• _What to do_: Print all entries precisely as they are written.

(Records drawn from a dataset)
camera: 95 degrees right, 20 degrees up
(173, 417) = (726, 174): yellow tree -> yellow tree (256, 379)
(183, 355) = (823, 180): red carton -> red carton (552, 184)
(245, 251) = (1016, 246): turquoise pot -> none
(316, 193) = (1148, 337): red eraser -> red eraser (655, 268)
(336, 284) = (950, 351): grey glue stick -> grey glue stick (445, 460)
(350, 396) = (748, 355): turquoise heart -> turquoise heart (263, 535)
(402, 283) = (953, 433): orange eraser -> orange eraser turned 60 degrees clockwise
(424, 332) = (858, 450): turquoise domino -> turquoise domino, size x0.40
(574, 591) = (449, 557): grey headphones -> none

• _Exercise output_:
camera: 95 degrees right, 20 degrees up
(173, 417) = (726, 174): yellow tree -> yellow tree (256, 379)
(183, 355) = (823, 180): red carton -> red carton (552, 184)
(245, 251) = (1016, 246): turquoise pot -> none
(316, 193) = (1148, 337): red eraser -> red eraser (655, 268)
(336, 284) = (950, 351): grey glue stick -> grey glue stick (445, 460)
(350, 396) = (748, 355): turquoise heart -> turquoise heart (263, 535)
(402, 283) = (953, 433): orange eraser -> orange eraser turned 60 degrees clockwise
(424, 332) = (858, 450): turquoise domino -> turquoise domino, size x0.40
(574, 591) = (449, 557): grey headphones -> none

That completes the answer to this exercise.